─── Data segment ───

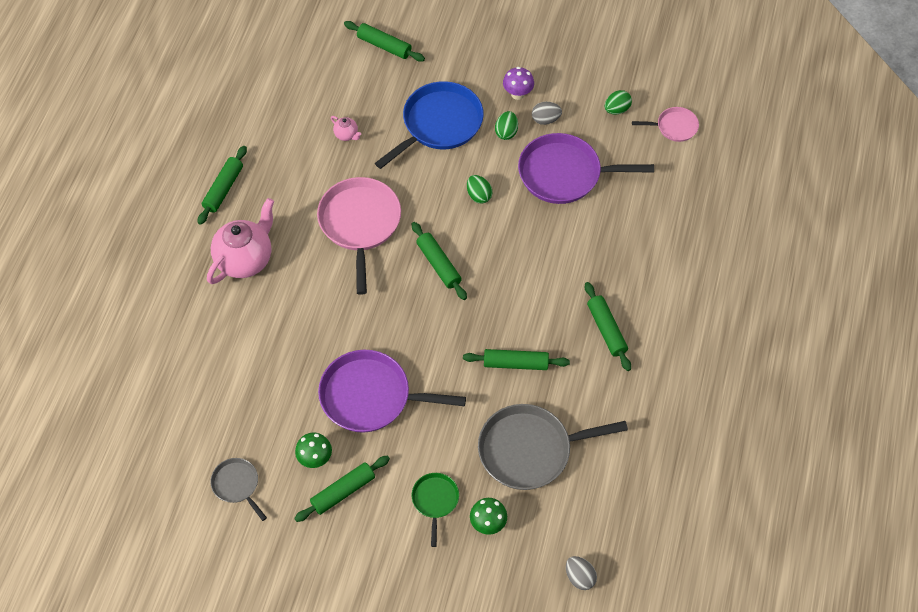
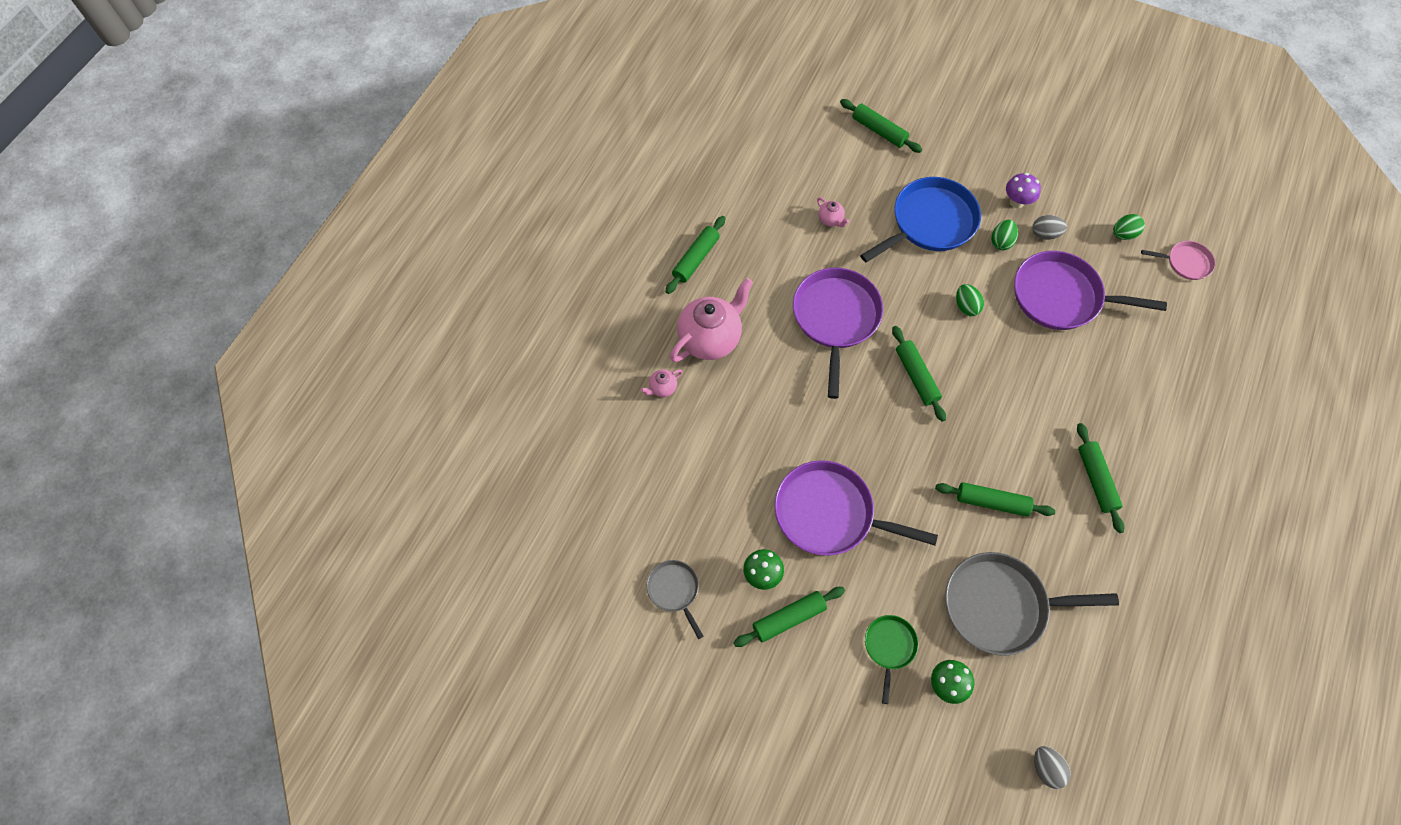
camera: 10 degrees right, 5 degrees up
(205, 310) = (662, 388): none -> pink teapot
(360, 224) = (835, 318): pink pan -> purple pan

───

**Prompt**
Beginning at the line that contains "(205, 310) = (662, 388): none -> pink teapot", give again every line down to the end of the material, exactly as written, and stop there.

**Solution to the problem**
(205, 310) = (662, 388): none -> pink teapot
(360, 224) = (835, 318): pink pan -> purple pan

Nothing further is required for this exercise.